» **WHAT YOU NEED TO DO**
All that is wanted is the lines from the first line of the listing below through the line containing "(382, 376) = (555, 484): white", written out exactly with pictures left out.

» **STORED DATA**
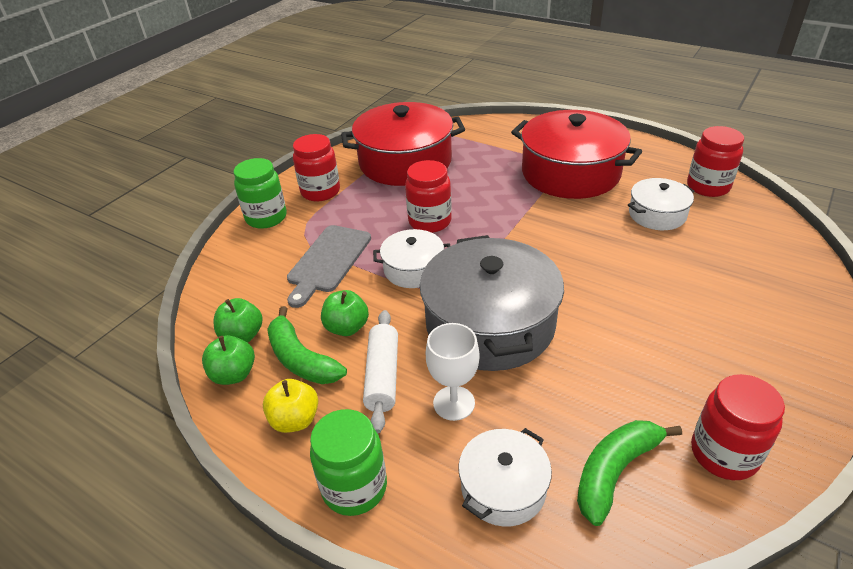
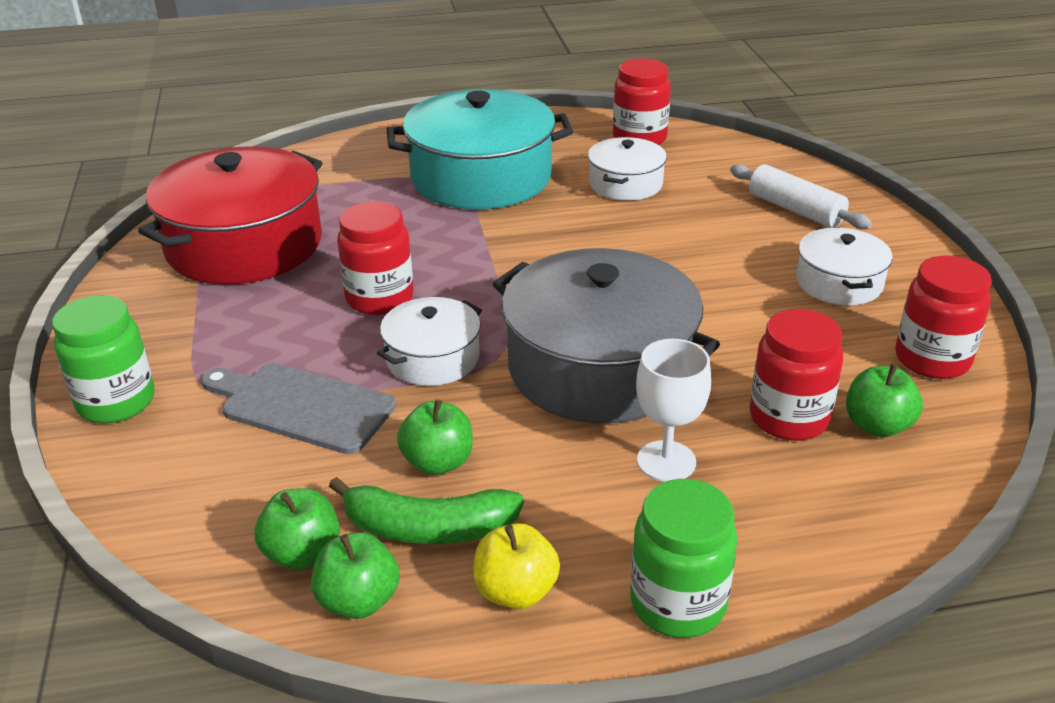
camera: 45 degrees left, 5 degrees down
(320, 192) = (161, 332): red jar -> red jar (788, 418)
(328, 261) = (301, 406): grey cutting board -> grey cutting board turned 135 degrees clockwise
(382, 376) = (555, 484): white rolling pin -> white rolling pin (795, 210)
(503, 488) = (811, 502): white pot -> white pot (839, 283)
(570, 173) = (481, 177): red pot -> turquoise pot
(615, 471) = (877, 425): green banana -> green apple

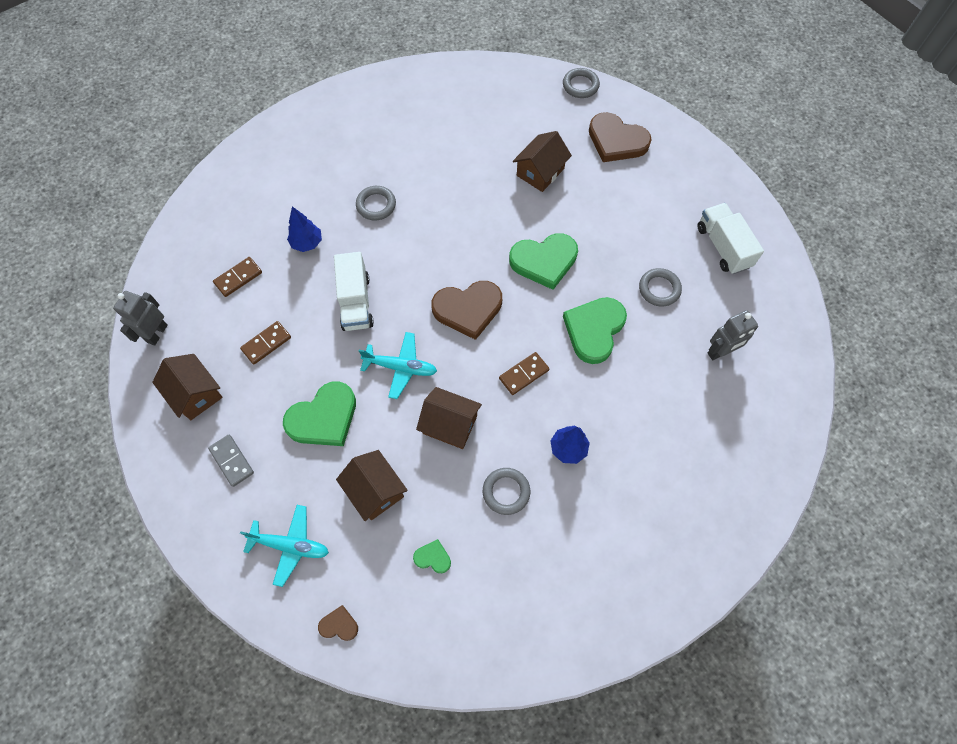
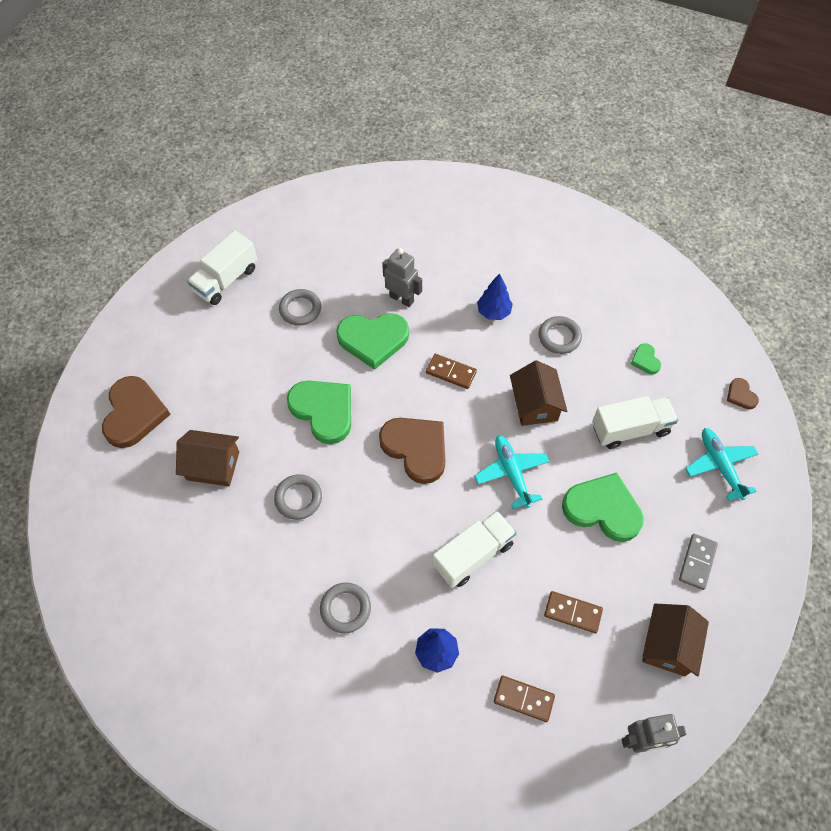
camera: 120 degrees left, 5 degrees down
(375, 490) = (630, 429): brown house -> white truck
(580, 85) = (64, 483): grey ring -> grey ring (298, 498)
(720, 352) = (338, 246): grey robot -> grey robot (402, 299)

» **SOLUTION TO THIS EXERCISE**
camera: 45 degrees left, 5 degrees down
(320, 192) = (161, 332): red jar -> red jar (788, 418)
(328, 261) = (301, 406): grey cutting board -> grey cutting board turned 135 degrees clockwise
(382, 376) = (555, 484): white rolling pin -> white rolling pin (795, 210)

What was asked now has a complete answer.